◆ Task ◆
The answer must be an exact copy of every record.

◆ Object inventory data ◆
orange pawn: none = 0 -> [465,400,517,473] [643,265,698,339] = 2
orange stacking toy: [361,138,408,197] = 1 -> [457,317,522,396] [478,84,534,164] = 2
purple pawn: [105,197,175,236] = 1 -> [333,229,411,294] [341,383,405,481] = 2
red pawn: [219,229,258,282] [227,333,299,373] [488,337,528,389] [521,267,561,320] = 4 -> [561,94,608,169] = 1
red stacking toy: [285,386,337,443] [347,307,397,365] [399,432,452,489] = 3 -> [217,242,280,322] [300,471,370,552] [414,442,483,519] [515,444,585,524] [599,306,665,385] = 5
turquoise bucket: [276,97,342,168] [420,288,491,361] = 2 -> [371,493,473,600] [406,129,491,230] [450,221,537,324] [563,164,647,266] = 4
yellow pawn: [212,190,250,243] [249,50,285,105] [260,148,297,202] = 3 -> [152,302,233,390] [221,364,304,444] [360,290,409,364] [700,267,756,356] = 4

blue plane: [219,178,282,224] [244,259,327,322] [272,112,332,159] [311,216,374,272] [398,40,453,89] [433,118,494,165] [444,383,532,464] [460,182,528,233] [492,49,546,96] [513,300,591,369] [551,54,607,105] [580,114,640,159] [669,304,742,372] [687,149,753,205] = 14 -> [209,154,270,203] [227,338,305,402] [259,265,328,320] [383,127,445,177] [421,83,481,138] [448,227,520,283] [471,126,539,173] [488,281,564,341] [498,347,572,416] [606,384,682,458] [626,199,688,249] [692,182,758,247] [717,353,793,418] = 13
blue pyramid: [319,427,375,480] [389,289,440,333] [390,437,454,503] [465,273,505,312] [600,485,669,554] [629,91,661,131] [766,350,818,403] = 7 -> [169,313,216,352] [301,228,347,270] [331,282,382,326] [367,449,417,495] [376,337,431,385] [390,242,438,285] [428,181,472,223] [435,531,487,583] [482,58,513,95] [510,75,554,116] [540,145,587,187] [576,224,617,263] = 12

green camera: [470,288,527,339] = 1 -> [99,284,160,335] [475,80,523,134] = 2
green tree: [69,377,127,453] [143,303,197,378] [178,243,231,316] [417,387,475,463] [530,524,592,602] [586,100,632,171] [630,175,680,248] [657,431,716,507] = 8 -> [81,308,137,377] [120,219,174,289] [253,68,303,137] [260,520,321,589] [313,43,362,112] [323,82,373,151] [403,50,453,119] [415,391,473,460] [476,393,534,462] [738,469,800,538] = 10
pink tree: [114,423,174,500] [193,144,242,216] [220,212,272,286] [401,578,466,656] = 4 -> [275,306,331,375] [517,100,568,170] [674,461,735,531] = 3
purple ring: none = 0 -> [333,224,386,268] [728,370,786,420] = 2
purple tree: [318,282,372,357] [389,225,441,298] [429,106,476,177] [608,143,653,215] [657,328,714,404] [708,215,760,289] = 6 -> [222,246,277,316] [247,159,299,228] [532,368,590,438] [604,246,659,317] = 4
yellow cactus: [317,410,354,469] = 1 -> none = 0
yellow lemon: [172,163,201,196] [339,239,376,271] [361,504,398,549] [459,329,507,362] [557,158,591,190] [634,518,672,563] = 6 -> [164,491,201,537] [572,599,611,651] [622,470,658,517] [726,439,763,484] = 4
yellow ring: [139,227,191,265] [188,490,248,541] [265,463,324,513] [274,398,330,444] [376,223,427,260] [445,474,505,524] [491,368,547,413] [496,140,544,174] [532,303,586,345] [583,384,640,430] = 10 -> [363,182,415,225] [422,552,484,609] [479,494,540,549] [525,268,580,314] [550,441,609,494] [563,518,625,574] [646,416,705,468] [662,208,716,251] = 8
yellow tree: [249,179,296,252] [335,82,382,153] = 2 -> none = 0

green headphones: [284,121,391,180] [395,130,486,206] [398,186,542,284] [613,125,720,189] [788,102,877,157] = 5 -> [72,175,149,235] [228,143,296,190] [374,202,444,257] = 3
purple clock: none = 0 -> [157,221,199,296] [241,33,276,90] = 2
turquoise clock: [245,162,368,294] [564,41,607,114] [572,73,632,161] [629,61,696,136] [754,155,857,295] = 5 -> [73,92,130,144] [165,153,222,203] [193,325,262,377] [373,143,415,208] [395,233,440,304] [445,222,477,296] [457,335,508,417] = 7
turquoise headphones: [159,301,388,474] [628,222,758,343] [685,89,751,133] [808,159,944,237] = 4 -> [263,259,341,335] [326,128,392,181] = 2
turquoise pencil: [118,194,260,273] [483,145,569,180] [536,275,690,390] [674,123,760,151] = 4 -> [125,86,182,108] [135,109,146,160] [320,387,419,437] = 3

◆ Expected answer ◆
orange pawn: none = 0 -> [465,400,517,473] [643,265,698,339] = 2
orange stacking toy: [361,138,408,197] = 1 -> [457,317,522,396] [478,84,534,164] = 2
purple pawn: [105,197,175,236] = 1 -> [333,229,411,294] [341,383,405,481] = 2
red pawn: [219,229,258,282] [227,333,299,373] [488,337,528,389] [521,267,561,320] = 4 -> [561,94,608,169] = 1
red stacking toy: [285,386,337,443] [347,307,397,365] [399,432,452,489] = 3 -> [217,242,280,322] [300,471,370,552] [414,442,483,519] [515,444,585,524] [599,306,665,385] = 5
turquoise bucket: [276,97,342,168] [420,288,491,361] = 2 -> [371,493,473,600] [406,129,491,230] [450,221,537,324] [563,164,647,266] = 4
yellow pawn: [212,190,250,243] [249,50,285,105] [260,148,297,202] = 3 -> [152,302,233,390] [221,364,304,444] [360,290,409,364] [700,267,756,356] = 4

blue plane: [219,178,282,224] [244,259,327,322] [272,112,332,159] [311,216,374,272] [398,40,453,89] [433,118,494,165] [444,383,532,464] [460,182,528,233] [492,49,546,96] [513,300,591,369] [551,54,607,105] [580,114,640,159] [669,304,742,372] [687,149,753,205] = 14 -> [209,154,270,203] [227,338,305,402] [259,265,328,320] [383,127,445,177] [421,83,481,138] [448,227,520,283] [471,126,539,173] [488,281,564,341] [498,347,572,416] [606,384,682,458] [626,199,688,249] [692,182,758,247] [717,353,793,418] = 13
blue pyramid: [319,427,375,480] [389,289,440,333] [390,437,454,503] [465,273,505,312] [600,485,669,554] [629,91,661,131] [766,350,818,403] = 7 -> [169,313,216,352] [301,228,347,270] [331,282,382,326] [367,449,417,495] [376,337,431,385] [390,242,438,285] [428,181,472,223] [435,531,487,583] [482,58,513,95] [510,75,554,116] [540,145,587,187] [576,224,617,263] = 12

green camera: [470,288,527,339] = 1 -> [99,284,160,335] [475,80,523,134] = 2
green tree: [69,377,127,453] [143,303,197,378] [178,243,231,316] [417,387,475,463] [530,524,592,602] [586,100,632,171] [630,175,680,248] [657,431,716,507] = 8 -> [81,308,137,377] [120,219,174,289] [253,68,303,137] [260,520,321,589] [313,43,362,112] [323,82,373,151] [403,50,453,119] [415,391,473,460] [476,393,534,462] [738,469,800,538] = 10
pink tree: [114,423,174,500] [193,144,242,216] [220,212,272,286] [401,578,466,656] = 4 -> [275,306,331,375] [517,100,568,170] [674,461,735,531] = 3
purple ring: none = 0 -> [333,224,386,268] [728,370,786,420] = 2
purple tree: [318,282,372,357] [389,225,441,298] [429,106,476,177] [608,143,653,215] [657,328,714,404] [708,215,760,289] = 6 -> [222,246,277,316] [247,159,299,228] [532,368,590,438] [604,246,659,317] = 4
yellow cactus: [317,410,354,469] = 1 -> none = 0
yellow lemon: [172,163,201,196] [339,239,376,271] [361,504,398,549] [459,329,507,362] [557,158,591,190] [634,518,672,563] = 6 -> [164,491,201,537] [572,599,611,651] [622,470,658,517] [726,439,763,484] = 4
yellow ring: [139,227,191,265] [188,490,248,541] [265,463,324,513] [274,398,330,444] [376,223,427,260] [445,474,505,524] [491,368,547,413] [496,140,544,174] [532,303,586,345] [583,384,640,430] = 10 -> [363,182,415,225] [422,552,484,609] [479,494,540,549] [525,268,580,314] [550,441,609,494] [563,518,625,574] [646,416,705,468] [662,208,716,251] = 8
yellow tree: [249,179,296,252] [335,82,382,153] = 2 -> none = 0

green headphones: [284,121,391,180] [395,130,486,206] [398,186,542,284] [613,125,720,189] [788,102,877,157] = 5 -> [72,175,149,235] [228,143,296,190] [374,202,444,257] = 3
purple clock: none = 0 -> [157,221,199,296] [241,33,276,90] = 2
turquoise clock: [245,162,368,294] [564,41,607,114] [572,73,632,161] [629,61,696,136] [754,155,857,295] = 5 -> [73,92,130,144] [165,153,222,203] [193,325,262,377] [373,143,415,208] [395,233,440,304] [445,222,477,296] [457,335,508,417] = 7
turquoise headphones: [159,301,388,474] [628,222,758,343] [685,89,751,133] [808,159,944,237] = 4 -> [263,259,341,335] [326,128,392,181] = 2
turquoise pencil: [118,194,260,273] [483,145,569,180] [536,275,690,390] [674,123,760,151] = 4 -> [125,86,182,108] [135,109,146,160] [320,387,419,437] = 3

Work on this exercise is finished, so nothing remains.